-- Record set follows --

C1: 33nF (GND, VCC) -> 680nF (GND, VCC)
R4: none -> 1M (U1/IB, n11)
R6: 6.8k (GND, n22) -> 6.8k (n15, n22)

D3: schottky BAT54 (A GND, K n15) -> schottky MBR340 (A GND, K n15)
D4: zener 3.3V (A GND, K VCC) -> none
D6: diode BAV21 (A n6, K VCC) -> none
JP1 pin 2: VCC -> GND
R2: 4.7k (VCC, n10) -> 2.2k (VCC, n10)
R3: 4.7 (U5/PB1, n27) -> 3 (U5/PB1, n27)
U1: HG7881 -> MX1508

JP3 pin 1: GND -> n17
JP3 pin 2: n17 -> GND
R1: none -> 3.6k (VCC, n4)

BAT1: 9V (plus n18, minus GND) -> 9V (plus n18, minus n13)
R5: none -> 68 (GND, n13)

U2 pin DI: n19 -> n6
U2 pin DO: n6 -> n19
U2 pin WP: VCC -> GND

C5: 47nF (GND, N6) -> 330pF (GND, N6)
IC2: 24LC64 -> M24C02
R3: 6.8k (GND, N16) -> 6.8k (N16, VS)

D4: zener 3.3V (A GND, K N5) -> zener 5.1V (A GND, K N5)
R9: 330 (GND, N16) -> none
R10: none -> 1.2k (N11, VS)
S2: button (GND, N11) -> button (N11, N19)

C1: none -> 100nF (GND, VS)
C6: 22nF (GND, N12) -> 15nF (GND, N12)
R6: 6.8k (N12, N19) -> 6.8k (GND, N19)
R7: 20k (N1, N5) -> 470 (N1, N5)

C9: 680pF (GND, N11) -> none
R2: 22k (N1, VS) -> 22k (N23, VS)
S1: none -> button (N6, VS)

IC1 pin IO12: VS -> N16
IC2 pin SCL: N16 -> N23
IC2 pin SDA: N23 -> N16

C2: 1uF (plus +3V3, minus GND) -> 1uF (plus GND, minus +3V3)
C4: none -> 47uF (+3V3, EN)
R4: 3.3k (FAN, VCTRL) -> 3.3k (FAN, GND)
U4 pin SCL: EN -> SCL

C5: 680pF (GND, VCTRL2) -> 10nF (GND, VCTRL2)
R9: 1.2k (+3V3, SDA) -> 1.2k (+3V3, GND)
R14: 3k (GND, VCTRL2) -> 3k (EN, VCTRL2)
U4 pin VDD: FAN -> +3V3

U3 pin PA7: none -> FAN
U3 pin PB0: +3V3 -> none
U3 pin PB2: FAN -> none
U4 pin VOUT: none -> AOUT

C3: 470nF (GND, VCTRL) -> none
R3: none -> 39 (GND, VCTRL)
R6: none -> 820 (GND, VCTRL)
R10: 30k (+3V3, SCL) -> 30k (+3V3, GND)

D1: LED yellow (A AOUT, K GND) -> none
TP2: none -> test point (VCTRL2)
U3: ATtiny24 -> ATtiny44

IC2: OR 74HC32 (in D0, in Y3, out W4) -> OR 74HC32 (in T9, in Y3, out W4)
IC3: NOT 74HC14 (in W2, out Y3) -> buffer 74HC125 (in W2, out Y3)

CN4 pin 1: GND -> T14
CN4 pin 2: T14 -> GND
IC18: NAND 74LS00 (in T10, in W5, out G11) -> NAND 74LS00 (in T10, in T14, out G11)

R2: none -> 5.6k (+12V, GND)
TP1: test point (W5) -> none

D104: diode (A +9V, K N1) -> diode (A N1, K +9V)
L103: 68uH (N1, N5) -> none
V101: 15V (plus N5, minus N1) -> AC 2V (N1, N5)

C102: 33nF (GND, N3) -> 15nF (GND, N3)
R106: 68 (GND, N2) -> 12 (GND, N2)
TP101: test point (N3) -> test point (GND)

-- Record set concluded --

**Work item:** Each line from the one with "CN4 pin 2: T14 -> GND" through the end of the entries above must be set down exactly, both end lines included, and no other line may appear.

**Response for this exercise:**
CN4 pin 2: T14 -> GND
IC18: NAND 74LS00 (in T10, in W5, out G11) -> NAND 74LS00 (in T10, in T14, out G11)

R2: none -> 5.6k (+12V, GND)
TP1: test point (W5) -> none

D104: diode (A +9V, K N1) -> diode (A N1, K +9V)
L103: 68uH (N1, N5) -> none
V101: 15V (plus N5, minus N1) -> AC 2V (N1, N5)

C102: 33nF (GND, N3) -> 15nF (GND, N3)
R106: 68 (GND, N2) -> 12 (GND, N2)
TP101: test point (N3) -> test point (GND)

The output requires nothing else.